[DATASET — start]
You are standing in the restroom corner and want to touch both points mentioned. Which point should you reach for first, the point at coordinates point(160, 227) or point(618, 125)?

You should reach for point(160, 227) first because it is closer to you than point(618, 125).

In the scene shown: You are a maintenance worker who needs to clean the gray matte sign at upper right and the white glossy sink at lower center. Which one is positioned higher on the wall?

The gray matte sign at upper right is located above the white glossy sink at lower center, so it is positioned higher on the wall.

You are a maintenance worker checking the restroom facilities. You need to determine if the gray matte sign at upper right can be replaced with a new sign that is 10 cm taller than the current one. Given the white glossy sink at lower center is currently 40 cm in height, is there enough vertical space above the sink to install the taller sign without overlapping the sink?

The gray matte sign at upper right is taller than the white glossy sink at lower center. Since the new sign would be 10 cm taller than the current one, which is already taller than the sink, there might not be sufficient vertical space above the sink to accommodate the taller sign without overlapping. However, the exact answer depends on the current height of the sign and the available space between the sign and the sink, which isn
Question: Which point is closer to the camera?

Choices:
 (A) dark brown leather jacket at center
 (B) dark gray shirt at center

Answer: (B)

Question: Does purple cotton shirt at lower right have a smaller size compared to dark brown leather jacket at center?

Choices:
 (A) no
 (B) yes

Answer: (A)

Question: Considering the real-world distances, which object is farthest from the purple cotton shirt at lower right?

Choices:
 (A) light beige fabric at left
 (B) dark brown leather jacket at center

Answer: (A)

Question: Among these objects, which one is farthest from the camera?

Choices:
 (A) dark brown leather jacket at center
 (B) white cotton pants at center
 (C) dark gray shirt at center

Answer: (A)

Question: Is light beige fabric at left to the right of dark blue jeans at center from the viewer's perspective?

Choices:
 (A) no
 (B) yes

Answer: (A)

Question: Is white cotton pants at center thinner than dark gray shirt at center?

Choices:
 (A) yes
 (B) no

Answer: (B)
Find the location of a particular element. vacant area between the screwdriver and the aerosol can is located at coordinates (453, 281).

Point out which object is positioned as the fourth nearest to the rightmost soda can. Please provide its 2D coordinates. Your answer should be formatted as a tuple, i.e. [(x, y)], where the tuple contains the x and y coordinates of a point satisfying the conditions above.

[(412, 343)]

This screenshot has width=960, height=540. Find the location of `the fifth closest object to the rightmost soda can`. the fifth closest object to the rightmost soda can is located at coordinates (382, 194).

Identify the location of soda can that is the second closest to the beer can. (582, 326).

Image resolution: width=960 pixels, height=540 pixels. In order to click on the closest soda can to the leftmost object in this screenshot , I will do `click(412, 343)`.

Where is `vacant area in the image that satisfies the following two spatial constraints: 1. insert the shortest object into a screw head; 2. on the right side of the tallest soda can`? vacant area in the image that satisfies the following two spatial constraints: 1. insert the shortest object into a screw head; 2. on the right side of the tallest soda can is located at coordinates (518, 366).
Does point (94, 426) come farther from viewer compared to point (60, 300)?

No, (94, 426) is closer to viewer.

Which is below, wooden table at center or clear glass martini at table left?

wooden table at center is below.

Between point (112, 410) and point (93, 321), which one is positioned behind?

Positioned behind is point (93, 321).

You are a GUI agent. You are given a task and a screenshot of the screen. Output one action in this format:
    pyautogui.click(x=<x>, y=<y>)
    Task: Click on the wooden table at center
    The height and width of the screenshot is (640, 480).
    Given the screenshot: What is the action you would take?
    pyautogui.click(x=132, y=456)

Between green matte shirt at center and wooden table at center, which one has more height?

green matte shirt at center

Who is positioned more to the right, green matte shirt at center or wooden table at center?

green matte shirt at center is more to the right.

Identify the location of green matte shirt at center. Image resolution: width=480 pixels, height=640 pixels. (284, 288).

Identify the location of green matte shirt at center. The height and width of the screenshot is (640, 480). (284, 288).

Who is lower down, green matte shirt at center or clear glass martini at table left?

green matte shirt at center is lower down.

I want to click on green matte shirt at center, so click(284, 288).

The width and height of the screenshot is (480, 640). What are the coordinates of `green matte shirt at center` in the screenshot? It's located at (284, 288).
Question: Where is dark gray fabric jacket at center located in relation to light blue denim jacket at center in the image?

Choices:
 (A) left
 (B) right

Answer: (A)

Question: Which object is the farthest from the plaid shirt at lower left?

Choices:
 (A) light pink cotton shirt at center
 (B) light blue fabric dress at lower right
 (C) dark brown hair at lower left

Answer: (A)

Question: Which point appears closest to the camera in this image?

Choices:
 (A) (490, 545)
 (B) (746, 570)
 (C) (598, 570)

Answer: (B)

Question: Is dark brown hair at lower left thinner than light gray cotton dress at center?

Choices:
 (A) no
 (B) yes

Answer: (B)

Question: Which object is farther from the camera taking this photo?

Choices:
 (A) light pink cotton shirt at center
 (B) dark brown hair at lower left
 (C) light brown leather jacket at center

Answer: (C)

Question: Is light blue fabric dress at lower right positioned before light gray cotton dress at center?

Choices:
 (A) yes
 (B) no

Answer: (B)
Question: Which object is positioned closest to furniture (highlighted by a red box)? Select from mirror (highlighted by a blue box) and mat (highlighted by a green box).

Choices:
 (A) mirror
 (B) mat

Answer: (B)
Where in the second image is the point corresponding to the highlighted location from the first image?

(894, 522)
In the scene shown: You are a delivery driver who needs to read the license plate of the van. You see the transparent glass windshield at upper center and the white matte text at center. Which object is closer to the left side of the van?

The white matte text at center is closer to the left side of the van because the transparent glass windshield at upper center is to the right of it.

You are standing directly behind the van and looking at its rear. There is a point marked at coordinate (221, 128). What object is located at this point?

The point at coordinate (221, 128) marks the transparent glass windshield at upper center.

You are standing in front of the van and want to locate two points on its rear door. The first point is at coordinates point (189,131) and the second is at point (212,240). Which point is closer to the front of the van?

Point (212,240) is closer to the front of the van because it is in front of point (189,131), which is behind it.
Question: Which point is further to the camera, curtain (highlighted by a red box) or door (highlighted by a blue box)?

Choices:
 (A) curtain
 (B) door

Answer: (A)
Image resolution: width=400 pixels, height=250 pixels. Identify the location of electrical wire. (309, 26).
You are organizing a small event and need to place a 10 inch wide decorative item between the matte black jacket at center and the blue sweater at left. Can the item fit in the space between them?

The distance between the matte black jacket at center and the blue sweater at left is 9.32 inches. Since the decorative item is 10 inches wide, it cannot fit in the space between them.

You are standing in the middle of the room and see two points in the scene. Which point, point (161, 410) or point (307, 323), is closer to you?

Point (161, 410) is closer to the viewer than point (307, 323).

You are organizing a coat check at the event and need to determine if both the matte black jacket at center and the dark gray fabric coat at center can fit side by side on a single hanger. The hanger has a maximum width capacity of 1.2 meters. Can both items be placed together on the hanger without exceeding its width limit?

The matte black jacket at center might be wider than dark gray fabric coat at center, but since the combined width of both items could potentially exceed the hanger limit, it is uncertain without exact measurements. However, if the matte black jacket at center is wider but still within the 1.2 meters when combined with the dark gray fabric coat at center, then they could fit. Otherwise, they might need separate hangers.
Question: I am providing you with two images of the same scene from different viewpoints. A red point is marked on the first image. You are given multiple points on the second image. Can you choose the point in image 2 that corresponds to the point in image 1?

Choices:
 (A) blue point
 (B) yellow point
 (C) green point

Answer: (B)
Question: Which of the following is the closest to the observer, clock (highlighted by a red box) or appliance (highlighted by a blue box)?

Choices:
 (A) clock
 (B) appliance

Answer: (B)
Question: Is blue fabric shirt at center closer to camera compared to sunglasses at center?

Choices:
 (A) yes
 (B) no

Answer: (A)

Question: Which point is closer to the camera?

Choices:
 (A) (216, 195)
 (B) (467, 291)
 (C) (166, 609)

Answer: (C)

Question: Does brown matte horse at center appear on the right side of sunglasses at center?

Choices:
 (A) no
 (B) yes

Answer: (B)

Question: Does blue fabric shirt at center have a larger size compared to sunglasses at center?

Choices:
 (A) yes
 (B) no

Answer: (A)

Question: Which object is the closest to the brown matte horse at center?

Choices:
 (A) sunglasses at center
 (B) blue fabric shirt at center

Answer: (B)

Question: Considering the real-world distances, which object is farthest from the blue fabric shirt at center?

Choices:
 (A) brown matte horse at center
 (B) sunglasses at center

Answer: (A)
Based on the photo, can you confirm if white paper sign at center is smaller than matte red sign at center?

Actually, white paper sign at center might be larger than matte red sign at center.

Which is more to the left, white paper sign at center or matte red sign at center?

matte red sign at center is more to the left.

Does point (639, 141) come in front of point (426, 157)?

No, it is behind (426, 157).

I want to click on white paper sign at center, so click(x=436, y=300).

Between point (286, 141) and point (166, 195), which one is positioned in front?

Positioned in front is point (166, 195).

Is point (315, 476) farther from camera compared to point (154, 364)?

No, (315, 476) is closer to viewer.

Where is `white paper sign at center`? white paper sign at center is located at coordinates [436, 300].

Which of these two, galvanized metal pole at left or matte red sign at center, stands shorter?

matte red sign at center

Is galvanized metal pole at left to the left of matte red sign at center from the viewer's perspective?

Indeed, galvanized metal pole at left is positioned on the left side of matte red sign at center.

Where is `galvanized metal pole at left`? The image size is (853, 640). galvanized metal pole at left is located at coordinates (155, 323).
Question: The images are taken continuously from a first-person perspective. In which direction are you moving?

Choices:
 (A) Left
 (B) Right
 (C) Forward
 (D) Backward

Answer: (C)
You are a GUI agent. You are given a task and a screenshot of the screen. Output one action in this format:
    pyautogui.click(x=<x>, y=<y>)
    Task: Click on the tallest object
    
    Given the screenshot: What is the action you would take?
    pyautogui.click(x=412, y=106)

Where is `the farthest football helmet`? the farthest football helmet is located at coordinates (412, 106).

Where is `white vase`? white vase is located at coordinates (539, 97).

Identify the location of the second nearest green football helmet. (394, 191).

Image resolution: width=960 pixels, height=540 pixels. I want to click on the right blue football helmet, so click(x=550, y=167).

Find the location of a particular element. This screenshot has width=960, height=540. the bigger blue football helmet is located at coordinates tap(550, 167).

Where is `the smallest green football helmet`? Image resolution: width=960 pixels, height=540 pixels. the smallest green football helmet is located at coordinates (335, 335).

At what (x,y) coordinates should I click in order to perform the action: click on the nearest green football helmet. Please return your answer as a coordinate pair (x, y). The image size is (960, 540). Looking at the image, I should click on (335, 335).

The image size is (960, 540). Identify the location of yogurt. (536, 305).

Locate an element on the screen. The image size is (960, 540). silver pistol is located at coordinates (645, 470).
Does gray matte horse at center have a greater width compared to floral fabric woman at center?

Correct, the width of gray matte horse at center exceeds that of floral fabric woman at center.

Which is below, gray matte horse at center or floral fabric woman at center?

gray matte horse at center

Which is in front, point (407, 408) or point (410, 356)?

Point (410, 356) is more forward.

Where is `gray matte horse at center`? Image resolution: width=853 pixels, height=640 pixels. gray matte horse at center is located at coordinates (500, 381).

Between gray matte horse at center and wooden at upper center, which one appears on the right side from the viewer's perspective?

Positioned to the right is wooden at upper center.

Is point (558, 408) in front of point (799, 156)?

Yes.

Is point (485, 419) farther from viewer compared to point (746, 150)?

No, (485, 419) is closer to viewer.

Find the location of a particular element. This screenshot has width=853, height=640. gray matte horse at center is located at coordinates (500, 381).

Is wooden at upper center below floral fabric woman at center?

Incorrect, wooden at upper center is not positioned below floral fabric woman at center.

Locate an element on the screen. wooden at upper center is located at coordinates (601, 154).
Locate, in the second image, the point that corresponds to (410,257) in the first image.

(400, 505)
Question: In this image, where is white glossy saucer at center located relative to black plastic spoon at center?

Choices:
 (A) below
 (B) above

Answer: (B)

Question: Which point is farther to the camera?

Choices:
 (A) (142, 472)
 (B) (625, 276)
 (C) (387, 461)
[DATASET — finish]
*WHAT THE TASK REQUIRES*. Lay out the records above as a numbered list, from the very start through the line containing "In the scene shown: You are a maintenance". Leave out the blank lines.

*OUTPUT BELOW*.
1. You are standing in the restroom corner and want to touch both points mentioned. Which point should you reach for first, the point at coordinates point(160, 227) or point(618, 125)?
2. You should reach for point(160, 227) first because it is closer to you than point(618, 125).
3. In the scene shown: You are a maintenance worker who needs to clean the gray matte sign at upper right and the white glossy sink at lower center. Which one is positioned higher on the wall?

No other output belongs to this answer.